Records from a dataset:
===
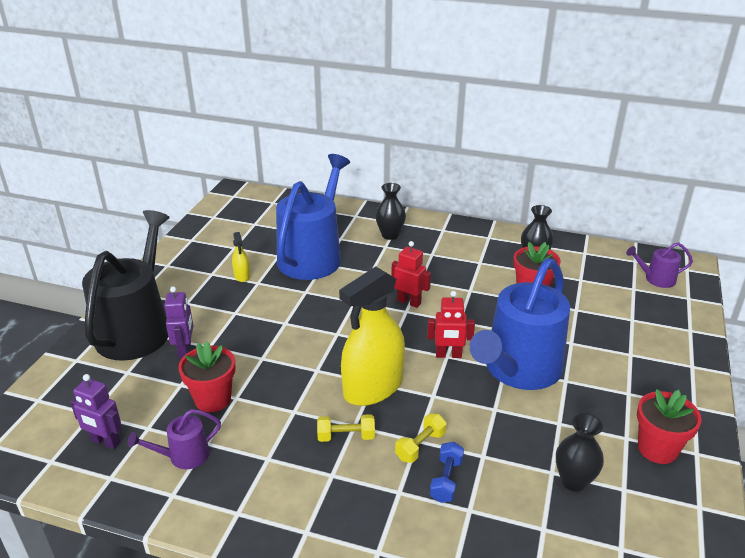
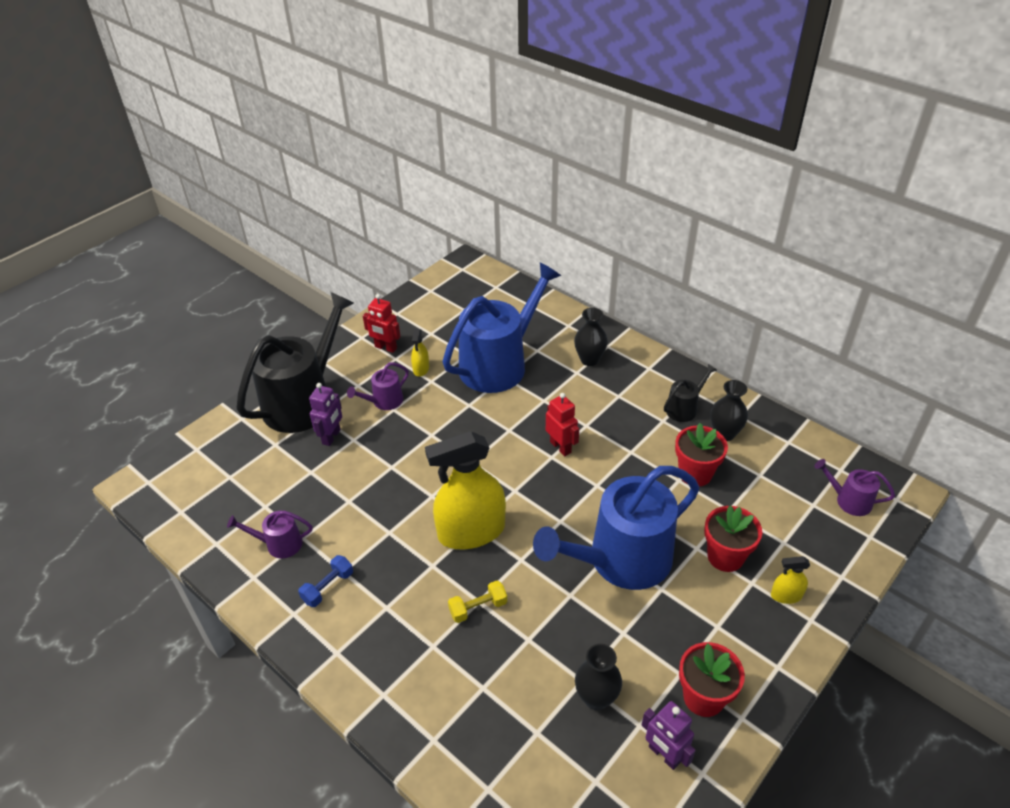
camera: 25 degrees right, 10 degrees up
(105, 442) = (227, 508): purple robot -> purple robot (664, 755)
(213, 399) = (329, 496): red flower pot -> red flower pot (725, 556)
(221, 309) = (384, 401): none -> purple watering can
(346, 436) = (419, 574): yellow dumbbell -> none
(446, 480) = (480, 650): blue dumbbell -> blue dumbbell (328, 587)
(448, 355) = (562, 520): red robot -> red robot (385, 348)
(490, 250) = (684, 408): none -> black watering can
(662, 355) = (786, 595): none -> yellow spray bottle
===
**Work to complete:**
Given the data above, which lines hold the string "dumbbell"? Return them.

**Solved problem:**
(346, 436) = (419, 574): yellow dumbbell -> none
(446, 480) = (480, 650): blue dumbbell -> blue dumbbell (328, 587)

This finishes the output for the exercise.